[Before-and-after change data]
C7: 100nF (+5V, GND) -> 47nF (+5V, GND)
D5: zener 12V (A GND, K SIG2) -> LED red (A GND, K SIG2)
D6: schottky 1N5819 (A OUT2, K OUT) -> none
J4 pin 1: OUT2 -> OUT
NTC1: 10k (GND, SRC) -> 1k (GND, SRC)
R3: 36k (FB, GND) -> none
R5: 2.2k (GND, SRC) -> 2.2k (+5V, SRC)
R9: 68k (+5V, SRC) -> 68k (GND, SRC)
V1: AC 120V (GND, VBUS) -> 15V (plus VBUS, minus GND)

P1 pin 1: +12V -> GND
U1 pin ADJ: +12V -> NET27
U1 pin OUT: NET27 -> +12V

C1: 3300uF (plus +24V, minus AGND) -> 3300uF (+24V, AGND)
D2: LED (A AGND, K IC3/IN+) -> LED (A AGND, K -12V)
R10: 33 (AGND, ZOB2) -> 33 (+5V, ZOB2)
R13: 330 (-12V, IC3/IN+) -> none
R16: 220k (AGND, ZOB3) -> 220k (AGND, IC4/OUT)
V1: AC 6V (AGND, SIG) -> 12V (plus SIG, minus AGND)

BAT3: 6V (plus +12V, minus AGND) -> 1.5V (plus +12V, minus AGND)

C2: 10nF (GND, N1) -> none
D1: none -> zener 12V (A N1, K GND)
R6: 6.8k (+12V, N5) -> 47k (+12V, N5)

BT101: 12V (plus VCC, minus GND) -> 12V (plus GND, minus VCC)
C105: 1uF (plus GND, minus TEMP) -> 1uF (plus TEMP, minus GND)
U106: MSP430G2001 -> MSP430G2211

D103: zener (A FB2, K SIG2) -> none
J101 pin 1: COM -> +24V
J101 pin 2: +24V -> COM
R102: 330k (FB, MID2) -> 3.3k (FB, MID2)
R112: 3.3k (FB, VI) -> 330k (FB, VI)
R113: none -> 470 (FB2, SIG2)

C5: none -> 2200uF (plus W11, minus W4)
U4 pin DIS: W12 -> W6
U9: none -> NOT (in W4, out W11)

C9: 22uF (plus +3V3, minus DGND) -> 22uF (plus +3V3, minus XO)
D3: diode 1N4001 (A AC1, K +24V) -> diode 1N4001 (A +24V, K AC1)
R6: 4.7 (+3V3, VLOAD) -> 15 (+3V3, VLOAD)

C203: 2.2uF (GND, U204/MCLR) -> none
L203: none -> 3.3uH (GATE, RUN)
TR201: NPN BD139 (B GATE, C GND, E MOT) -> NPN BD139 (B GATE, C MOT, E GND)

● **Problem to solve**
Print, please, the lines above from the very first through the one that holds "V1: AC 6V (AGND, SIG)", both included, word for word and with nothing else.

● **Your solution**
C7: 100nF (+5V, GND) -> 47nF (+5V, GND)
D5: zener 12V (A GND, K SIG2) -> LED red (A GND, K SIG2)
D6: schottky 1N5819 (A OUT2, K OUT) -> none
J4 pin 1: OUT2 -> OUT
NTC1: 10k (GND, SRC) -> 1k (GND, SRC)
R3: 36k (FB, GND) -> none
R5: 2.2k (GND, SRC) -> 2.2k (+5V, SRC)
R9: 68k (+5V, SRC) -> 68k (GND, SRC)
V1: AC 120V (GND, VBUS) -> 15V (plus VBUS, minus GND)

P1 pin 1: +12V -> GND
U1 pin ADJ: +12V -> NET27
U1 pin OUT: NET27 -> +12V

C1: 3300uF (plus +24V, minus AGND) -> 3300uF (+24V, AGND)
D2: LED (A AGND, K IC3/IN+) -> LED (A AGND, K -12V)
R10: 33 (AGND, ZOB2) -> 33 (+5V, ZOB2)
R13: 330 (-12V, IC3/IN+) -> none
R16: 220k (AGND, ZOB3) -> 220k (AGND, IC4/OUT)
V1: AC 6V (AGND, SIG) -> 12V (plus SIG, minus AGND)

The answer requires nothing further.